● **Task to carry out**
Where a line holds the word "walec", copy it from the records.
====
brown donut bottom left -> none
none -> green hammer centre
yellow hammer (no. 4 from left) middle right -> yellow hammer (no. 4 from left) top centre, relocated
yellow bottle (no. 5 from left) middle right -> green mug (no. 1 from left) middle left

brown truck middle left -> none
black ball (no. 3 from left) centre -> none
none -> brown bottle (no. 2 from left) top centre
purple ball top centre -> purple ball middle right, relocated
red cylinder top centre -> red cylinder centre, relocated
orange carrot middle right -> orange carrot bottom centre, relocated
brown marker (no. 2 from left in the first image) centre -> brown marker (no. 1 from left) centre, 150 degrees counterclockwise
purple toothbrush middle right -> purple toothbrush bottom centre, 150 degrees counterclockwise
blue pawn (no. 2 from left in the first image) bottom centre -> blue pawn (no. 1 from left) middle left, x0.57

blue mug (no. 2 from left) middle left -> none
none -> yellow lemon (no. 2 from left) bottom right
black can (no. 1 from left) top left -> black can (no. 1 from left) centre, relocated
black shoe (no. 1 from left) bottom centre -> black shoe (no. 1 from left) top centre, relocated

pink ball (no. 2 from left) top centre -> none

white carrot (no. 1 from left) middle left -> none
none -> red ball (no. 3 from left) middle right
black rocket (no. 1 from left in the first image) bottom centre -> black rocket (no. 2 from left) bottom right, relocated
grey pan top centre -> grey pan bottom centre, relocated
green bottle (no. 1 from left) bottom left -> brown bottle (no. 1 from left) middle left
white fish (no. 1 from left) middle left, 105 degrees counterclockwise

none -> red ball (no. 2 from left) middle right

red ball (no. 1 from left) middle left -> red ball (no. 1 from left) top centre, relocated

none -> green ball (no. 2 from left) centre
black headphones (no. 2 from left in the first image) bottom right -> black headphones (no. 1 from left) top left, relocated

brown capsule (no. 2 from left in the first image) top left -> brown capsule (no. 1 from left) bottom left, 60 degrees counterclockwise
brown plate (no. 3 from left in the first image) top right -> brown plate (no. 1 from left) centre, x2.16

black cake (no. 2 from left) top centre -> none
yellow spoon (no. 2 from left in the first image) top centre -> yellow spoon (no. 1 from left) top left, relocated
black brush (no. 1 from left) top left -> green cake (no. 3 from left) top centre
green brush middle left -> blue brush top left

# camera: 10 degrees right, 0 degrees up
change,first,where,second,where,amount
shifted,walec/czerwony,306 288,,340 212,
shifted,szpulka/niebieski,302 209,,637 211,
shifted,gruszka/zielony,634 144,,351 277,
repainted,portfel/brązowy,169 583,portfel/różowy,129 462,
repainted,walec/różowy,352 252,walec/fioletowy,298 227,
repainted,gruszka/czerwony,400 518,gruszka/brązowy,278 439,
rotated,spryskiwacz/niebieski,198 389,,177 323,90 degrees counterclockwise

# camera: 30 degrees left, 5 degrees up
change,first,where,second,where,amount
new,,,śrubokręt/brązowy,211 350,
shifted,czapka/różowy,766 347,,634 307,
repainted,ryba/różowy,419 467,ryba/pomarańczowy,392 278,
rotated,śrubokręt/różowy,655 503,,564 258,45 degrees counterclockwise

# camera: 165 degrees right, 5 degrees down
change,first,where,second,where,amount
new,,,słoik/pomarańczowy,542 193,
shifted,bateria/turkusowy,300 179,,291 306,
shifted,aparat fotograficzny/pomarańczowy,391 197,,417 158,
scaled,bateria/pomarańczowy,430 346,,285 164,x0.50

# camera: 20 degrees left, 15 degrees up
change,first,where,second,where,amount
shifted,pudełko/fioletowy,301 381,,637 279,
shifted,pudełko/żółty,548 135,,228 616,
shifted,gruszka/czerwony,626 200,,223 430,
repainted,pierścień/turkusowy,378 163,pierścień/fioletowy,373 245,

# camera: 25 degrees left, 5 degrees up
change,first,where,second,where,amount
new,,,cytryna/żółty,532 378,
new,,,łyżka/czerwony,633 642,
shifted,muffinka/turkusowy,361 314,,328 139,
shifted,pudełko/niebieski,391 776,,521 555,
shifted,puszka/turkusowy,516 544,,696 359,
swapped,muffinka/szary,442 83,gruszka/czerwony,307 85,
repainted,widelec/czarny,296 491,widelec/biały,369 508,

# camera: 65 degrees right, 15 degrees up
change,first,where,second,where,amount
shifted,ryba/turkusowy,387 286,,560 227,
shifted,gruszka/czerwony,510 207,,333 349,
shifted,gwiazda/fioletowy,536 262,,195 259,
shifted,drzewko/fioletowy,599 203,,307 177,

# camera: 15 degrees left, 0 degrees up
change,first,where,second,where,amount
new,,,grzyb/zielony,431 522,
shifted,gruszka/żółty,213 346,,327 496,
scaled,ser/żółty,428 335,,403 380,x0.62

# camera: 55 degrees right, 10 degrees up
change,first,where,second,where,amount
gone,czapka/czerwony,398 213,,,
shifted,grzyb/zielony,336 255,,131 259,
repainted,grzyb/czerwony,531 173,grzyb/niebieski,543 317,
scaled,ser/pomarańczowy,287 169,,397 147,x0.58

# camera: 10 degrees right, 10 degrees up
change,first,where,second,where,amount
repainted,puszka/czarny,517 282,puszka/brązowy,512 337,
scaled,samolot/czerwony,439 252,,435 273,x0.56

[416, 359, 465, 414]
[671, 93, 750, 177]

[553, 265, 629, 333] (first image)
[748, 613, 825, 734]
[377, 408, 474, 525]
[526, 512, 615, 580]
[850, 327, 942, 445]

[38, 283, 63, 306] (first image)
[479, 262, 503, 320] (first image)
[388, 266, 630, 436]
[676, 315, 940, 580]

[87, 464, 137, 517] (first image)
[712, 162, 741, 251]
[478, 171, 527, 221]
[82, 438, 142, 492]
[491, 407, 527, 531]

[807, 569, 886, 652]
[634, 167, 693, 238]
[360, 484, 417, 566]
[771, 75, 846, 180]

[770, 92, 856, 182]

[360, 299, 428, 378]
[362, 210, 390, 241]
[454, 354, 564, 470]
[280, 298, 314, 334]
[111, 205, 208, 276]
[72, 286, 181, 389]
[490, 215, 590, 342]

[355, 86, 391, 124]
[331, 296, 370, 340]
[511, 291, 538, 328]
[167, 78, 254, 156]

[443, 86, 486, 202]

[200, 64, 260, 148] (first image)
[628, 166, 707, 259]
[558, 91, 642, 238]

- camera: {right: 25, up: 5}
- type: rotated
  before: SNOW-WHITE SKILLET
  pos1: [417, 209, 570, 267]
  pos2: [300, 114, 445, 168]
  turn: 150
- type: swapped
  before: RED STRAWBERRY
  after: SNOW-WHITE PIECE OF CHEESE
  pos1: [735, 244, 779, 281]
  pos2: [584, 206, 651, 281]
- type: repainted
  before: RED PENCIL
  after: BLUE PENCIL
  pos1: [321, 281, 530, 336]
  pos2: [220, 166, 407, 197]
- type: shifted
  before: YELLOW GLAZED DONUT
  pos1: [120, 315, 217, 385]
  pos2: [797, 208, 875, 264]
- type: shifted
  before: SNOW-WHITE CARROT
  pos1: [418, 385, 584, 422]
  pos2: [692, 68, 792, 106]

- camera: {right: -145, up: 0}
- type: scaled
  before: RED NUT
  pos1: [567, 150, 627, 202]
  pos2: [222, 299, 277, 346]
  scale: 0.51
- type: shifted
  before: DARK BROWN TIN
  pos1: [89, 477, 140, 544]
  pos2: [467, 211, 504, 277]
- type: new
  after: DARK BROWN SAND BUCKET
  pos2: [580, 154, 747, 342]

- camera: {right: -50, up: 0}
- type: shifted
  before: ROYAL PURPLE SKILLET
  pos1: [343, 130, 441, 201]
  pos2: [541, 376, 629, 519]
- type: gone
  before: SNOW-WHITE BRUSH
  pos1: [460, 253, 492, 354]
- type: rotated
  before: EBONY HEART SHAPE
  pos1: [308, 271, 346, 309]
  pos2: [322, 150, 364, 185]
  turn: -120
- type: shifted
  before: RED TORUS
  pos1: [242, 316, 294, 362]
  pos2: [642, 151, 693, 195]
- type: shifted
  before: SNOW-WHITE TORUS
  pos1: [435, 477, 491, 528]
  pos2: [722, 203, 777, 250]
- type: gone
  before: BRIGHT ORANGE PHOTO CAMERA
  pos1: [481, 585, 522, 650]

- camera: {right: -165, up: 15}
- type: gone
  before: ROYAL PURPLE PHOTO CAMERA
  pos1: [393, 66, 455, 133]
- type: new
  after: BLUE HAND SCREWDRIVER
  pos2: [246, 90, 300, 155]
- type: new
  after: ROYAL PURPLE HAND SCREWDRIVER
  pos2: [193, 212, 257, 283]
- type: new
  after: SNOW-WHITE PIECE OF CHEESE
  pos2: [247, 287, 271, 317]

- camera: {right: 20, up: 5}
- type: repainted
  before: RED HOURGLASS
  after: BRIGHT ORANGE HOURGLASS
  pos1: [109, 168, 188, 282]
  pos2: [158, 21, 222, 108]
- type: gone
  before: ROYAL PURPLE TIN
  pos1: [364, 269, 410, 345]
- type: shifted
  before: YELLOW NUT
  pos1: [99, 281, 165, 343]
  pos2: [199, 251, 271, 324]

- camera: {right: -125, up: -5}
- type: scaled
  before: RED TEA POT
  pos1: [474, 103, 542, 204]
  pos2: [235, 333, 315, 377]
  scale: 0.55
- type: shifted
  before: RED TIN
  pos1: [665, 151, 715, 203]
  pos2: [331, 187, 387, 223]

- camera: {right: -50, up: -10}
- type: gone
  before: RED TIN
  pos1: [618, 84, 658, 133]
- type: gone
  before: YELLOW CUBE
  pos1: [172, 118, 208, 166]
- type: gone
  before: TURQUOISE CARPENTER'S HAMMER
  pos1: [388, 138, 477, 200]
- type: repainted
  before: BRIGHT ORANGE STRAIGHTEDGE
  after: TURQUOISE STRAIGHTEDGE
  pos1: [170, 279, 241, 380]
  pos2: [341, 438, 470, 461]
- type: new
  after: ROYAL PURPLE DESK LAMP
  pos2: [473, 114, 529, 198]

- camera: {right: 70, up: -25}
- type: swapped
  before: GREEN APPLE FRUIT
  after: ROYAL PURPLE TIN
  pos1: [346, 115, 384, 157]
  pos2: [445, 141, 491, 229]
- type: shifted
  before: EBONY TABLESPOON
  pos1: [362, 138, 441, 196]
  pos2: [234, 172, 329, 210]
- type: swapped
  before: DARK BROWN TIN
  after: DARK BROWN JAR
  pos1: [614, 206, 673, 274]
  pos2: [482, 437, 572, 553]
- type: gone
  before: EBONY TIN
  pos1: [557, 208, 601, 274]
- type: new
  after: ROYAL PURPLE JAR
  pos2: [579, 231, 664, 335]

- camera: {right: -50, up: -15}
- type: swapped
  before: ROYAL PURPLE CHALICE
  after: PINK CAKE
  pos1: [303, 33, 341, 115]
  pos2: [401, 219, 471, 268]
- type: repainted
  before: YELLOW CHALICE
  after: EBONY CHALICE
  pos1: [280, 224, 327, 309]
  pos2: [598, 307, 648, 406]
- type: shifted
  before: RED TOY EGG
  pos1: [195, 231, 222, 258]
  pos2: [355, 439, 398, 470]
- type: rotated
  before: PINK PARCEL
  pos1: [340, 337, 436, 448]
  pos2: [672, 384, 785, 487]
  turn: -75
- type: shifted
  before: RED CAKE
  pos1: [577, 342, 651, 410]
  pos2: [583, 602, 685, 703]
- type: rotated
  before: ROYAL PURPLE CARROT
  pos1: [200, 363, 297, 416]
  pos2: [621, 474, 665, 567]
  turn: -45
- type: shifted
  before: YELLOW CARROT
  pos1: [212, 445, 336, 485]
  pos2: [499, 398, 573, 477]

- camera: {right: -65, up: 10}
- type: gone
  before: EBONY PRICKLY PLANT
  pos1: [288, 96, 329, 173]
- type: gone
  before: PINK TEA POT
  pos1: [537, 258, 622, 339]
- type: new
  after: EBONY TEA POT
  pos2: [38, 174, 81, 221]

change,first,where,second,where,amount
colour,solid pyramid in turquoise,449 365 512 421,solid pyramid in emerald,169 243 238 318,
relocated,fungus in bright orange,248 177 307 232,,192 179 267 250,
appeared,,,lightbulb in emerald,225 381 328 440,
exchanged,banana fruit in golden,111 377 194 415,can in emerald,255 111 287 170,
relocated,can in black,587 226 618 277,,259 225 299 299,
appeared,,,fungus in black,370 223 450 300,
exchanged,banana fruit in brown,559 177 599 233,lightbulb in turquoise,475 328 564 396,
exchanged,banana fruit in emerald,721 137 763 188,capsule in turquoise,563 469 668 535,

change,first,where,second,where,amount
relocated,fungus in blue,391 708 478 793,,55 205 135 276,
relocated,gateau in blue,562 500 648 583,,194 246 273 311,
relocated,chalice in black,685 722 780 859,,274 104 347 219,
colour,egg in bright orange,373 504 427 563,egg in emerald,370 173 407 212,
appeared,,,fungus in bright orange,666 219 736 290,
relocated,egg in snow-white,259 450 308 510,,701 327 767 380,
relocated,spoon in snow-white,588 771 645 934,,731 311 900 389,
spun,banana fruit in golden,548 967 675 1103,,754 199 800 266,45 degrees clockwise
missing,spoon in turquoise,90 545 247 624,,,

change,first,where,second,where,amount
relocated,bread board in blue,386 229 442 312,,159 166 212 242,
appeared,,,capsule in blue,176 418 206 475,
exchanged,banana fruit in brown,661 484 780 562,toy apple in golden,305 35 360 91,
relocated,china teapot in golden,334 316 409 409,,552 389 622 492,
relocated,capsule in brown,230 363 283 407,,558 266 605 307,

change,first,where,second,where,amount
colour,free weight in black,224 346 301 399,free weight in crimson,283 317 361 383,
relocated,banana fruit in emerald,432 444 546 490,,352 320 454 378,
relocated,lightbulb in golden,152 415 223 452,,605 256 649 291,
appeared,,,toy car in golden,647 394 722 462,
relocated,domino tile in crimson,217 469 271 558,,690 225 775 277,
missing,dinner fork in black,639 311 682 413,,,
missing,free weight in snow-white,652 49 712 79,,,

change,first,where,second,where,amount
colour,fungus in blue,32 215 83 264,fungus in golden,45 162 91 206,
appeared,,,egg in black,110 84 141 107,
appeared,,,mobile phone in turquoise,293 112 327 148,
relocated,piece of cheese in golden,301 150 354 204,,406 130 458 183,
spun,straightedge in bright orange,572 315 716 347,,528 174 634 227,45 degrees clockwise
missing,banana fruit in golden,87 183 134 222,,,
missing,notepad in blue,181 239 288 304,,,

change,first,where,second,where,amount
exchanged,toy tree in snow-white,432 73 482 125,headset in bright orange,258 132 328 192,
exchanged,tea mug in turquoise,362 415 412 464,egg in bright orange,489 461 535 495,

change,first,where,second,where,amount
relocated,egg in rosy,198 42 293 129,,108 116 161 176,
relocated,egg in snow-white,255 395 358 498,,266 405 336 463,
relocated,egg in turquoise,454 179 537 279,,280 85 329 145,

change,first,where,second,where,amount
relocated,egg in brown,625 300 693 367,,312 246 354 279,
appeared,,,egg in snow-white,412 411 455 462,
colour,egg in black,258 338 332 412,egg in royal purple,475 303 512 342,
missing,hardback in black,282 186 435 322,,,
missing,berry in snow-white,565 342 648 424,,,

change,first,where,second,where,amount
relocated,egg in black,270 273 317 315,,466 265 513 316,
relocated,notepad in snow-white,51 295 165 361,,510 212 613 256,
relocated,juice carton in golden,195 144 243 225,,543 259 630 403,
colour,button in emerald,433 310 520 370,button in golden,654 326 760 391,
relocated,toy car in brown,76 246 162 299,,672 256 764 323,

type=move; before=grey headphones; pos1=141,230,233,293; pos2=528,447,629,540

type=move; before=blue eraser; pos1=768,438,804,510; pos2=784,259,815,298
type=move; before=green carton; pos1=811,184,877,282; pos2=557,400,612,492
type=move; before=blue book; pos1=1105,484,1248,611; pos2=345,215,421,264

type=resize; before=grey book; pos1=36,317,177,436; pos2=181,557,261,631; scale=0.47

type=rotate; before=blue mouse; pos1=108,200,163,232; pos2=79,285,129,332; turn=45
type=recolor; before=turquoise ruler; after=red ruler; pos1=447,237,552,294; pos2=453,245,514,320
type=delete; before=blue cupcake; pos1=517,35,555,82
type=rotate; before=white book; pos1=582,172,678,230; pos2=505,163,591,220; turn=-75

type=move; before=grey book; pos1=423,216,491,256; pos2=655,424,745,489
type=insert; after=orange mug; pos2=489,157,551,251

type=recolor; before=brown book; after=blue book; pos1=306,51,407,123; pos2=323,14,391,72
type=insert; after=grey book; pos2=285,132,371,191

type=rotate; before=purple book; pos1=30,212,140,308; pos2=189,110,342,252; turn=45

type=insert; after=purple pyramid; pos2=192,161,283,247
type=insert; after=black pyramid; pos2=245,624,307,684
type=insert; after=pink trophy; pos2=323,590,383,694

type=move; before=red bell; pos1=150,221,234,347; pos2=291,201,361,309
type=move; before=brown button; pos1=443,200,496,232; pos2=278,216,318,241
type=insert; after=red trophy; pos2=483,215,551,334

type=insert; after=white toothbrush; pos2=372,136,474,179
====
● **Result of this exercise**
shifted,walec/czerwony,306 288,,340 212,
repainted,walec/różowy,352 252,walec/fioletowy,298 227,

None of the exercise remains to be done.